◆ **WHAT IS BEING ASKED**
An exact repetition of the data below, without images, is the expected answer.

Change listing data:
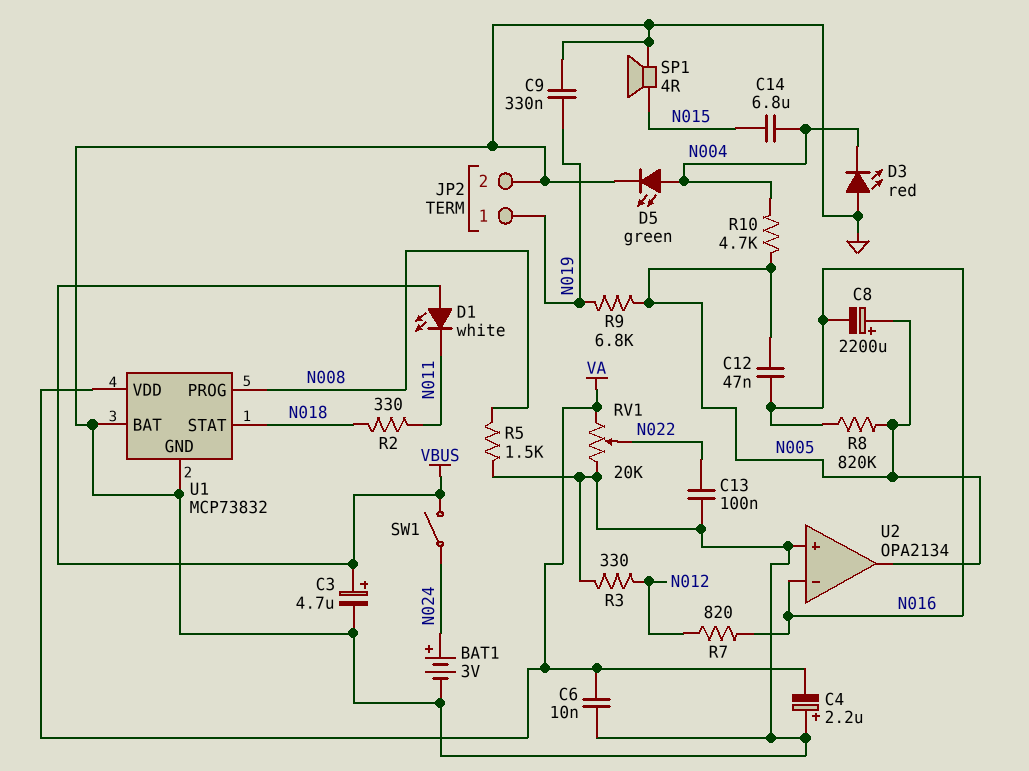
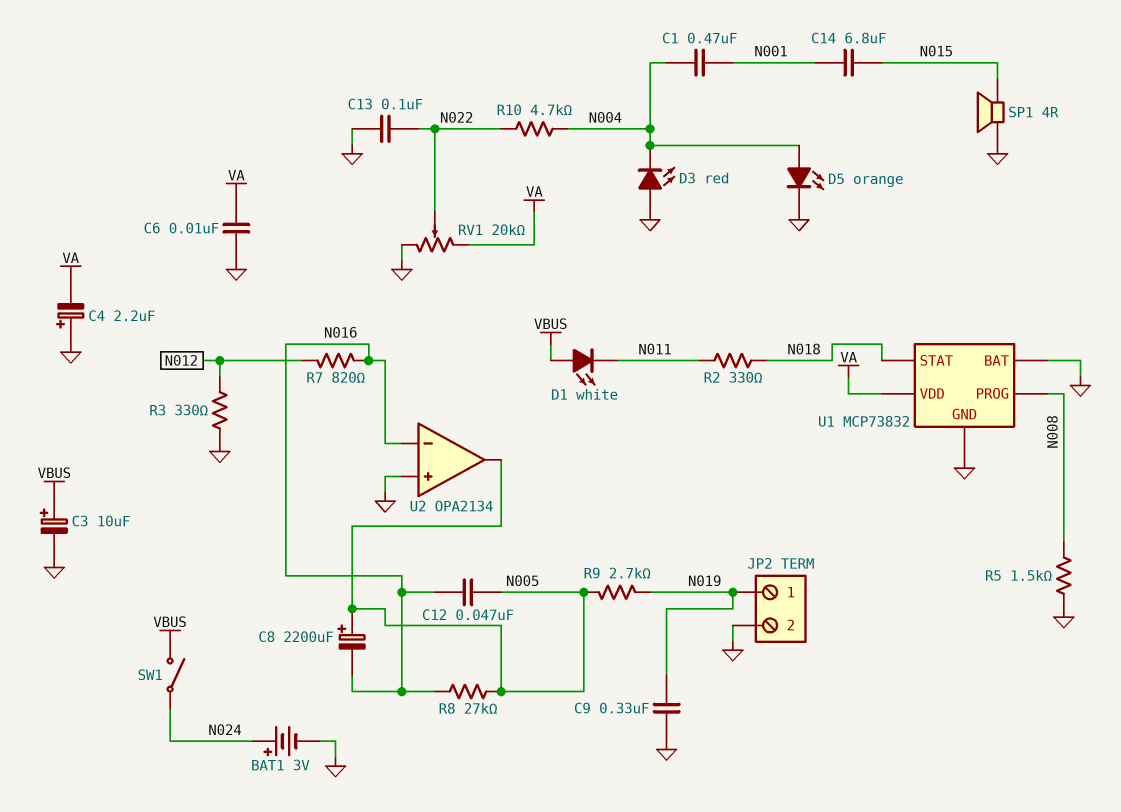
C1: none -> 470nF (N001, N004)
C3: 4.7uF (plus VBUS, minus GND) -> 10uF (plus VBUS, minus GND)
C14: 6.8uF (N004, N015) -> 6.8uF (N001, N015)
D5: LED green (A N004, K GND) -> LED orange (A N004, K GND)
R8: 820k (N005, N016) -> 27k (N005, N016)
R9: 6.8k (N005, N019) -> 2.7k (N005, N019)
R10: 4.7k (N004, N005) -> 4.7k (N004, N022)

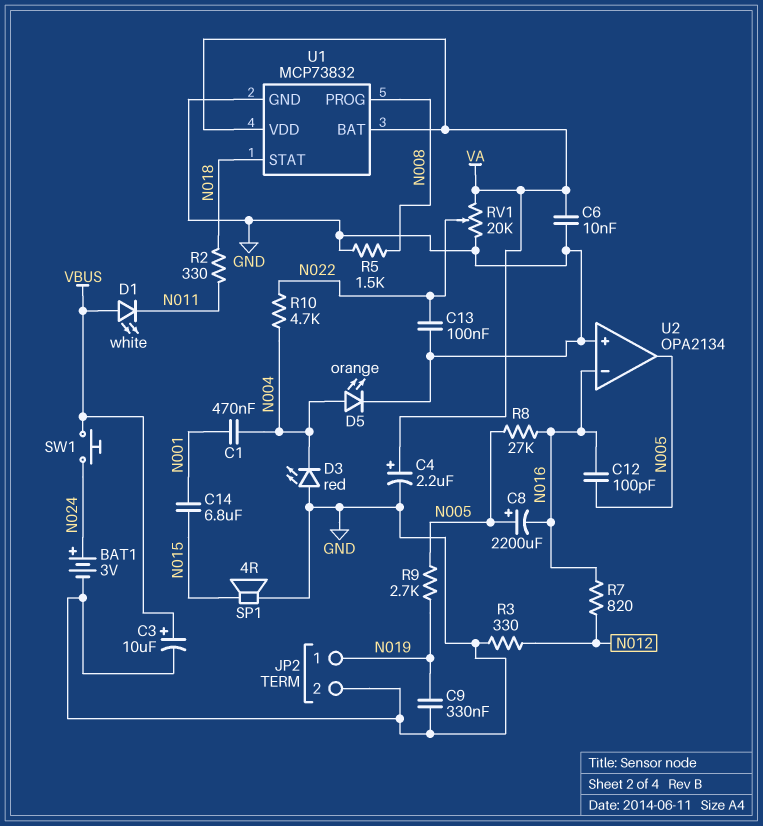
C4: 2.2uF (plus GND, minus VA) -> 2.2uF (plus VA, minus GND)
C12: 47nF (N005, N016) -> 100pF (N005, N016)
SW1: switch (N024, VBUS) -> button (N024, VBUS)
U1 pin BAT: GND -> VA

◆ **REPLY**
C1: none -> 470nF (N001, N004)
C3: 4.7uF (plus VBUS, minus GND) -> 10uF (plus VBUS, minus GND)
C14: 6.8uF (N004, N015) -> 6.8uF (N001, N015)
D5: LED green (A N004, K GND) -> LED orange (A N004, K GND)
R8: 820k (N005, N016) -> 27k (N005, N016)
R9: 6.8k (N005, N019) -> 2.7k (N005, N019)
R10: 4.7k (N004, N005) -> 4.7k (N004, N022)

C4: 2.2uF (plus GND, minus VA) -> 2.2uF (plus VA, minus GND)
C12: 47nF (N005, N016) -> 100pF (N005, N016)
SW1: switch (N024, VBUS) -> button (N024, VBUS)
U1 pin BAT: GND -> VA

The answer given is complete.